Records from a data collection

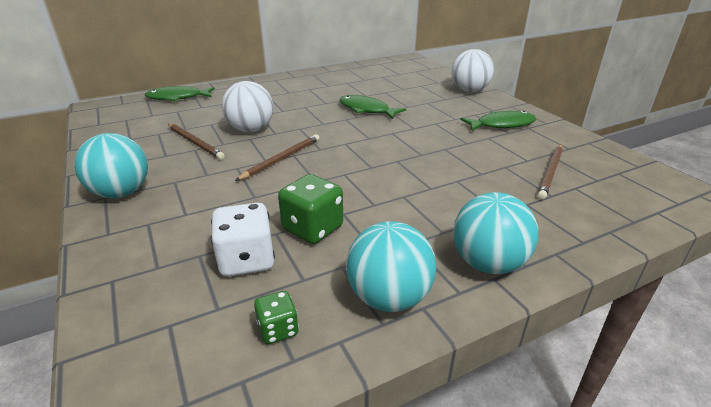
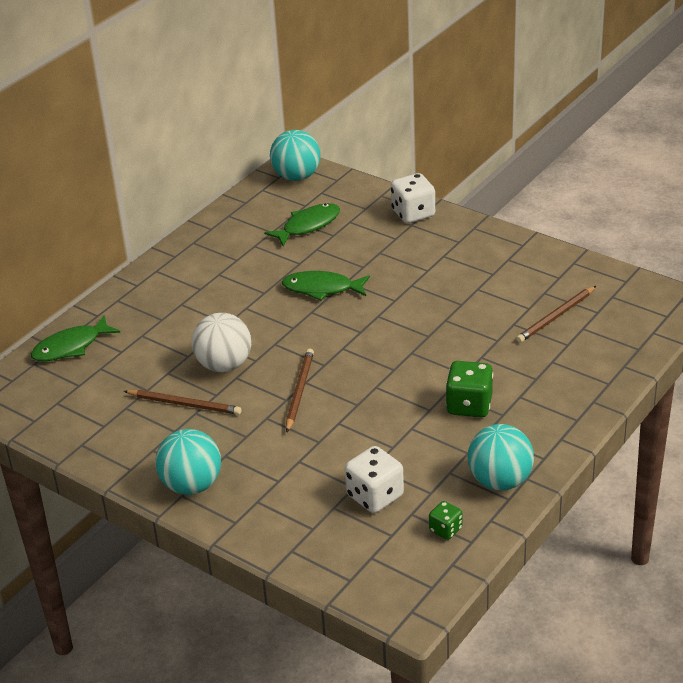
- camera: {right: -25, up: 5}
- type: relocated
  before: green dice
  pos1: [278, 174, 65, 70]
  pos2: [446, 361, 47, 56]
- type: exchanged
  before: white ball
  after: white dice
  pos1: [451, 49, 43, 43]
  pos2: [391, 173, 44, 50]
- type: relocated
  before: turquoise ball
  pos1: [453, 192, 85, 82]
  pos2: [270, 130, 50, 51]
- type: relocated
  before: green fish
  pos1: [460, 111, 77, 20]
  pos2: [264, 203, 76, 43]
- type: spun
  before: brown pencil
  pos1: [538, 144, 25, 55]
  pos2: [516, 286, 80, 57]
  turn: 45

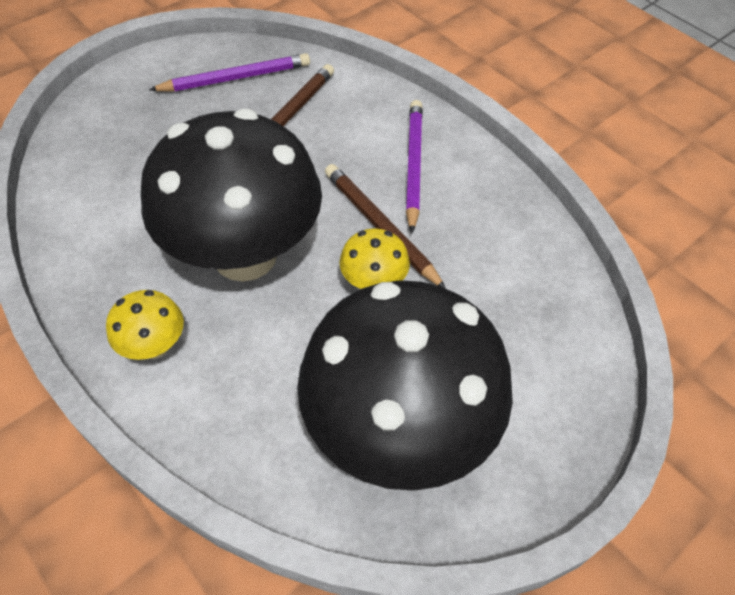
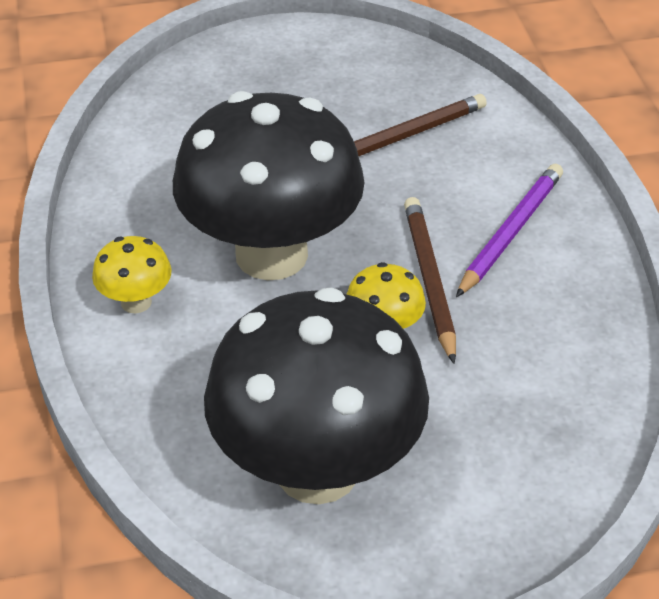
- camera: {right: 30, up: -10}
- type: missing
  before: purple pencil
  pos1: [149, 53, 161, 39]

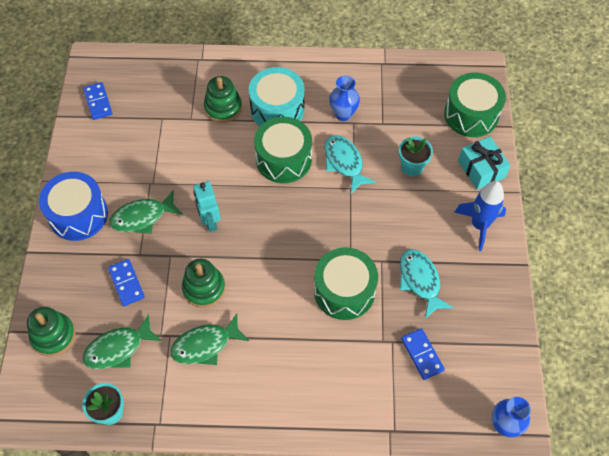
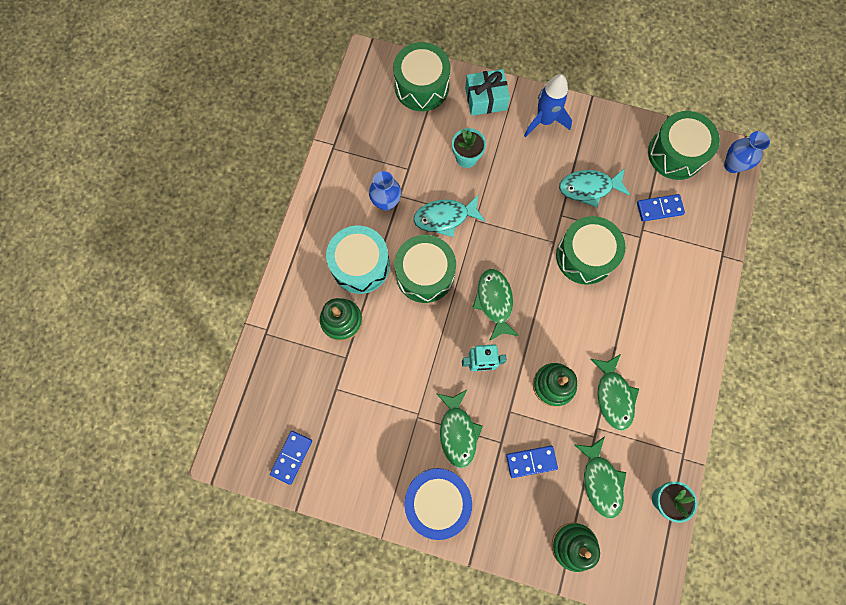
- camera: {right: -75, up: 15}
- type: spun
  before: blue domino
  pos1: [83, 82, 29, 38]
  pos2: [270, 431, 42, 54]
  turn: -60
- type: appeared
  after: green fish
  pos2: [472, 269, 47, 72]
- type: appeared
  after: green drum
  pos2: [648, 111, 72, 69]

WHAT TO PRODUCE =>
Output exactly the lines from the one that has "before: purple pencil" through the end of the data. Do not include pictures.

EXERCISE RESULT =>
  before: purple pencil
  pos1: [149, 53, 161, 39]

- camera: {right: -75, up: 15}
- type: spun
  before: blue domino
  pos1: [83, 82, 29, 38]
  pos2: [270, 431, 42, 54]
  turn: -60
- type: appeared
  after: green fish
  pos2: [472, 269, 47, 72]
- type: appeared
  after: green drum
  pos2: [648, 111, 72, 69]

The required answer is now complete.